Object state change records
^^^^
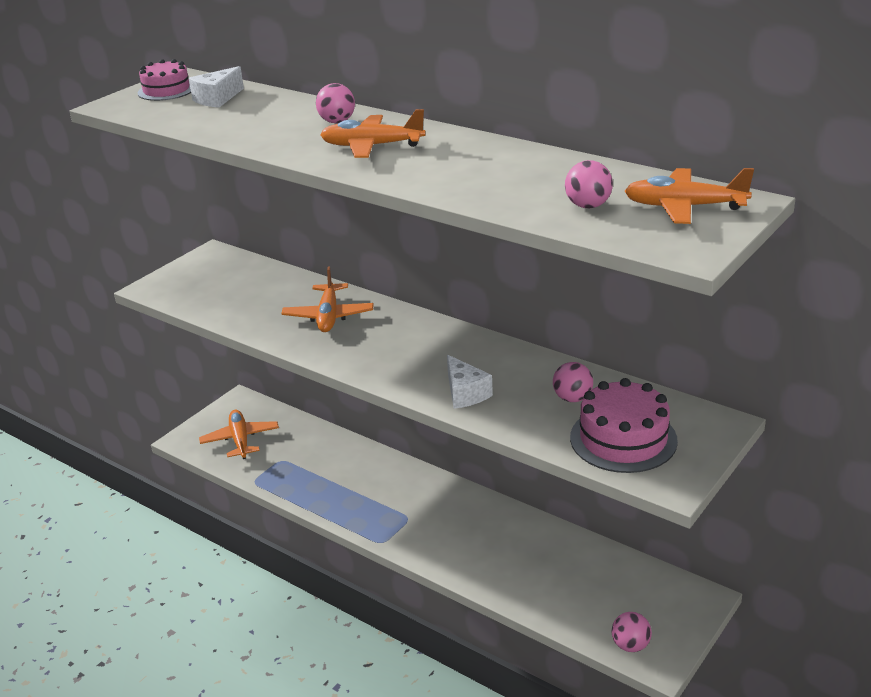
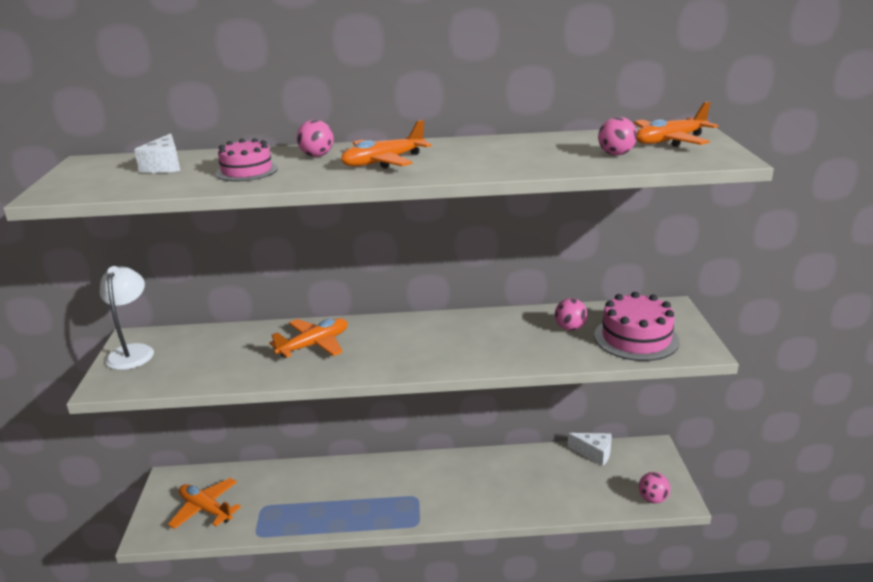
camera: 40 degrees left, 5 degrees down
(166, 90) = (93, 172): pink cake -> pink cake (247, 171)
(199, 266) = (133, 351): none -> white lamp
(328, 316) = (314, 345): orange plane -> orange plane turned 90 degrees counterclockwise
(465, 393) = (498, 354): white cheese -> white cheese (594, 453)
^^^^
▶ Task goal
Print all records word for word, no images.

▶ Result below
camera: 40 degrees left, 5 degrees down
(166, 90) = (93, 172): pink cake -> pink cake (247, 171)
(199, 266) = (133, 351): none -> white lamp
(328, 316) = (314, 345): orange plane -> orange plane turned 90 degrees counterclockwise
(465, 393) = (498, 354): white cheese -> white cheese (594, 453)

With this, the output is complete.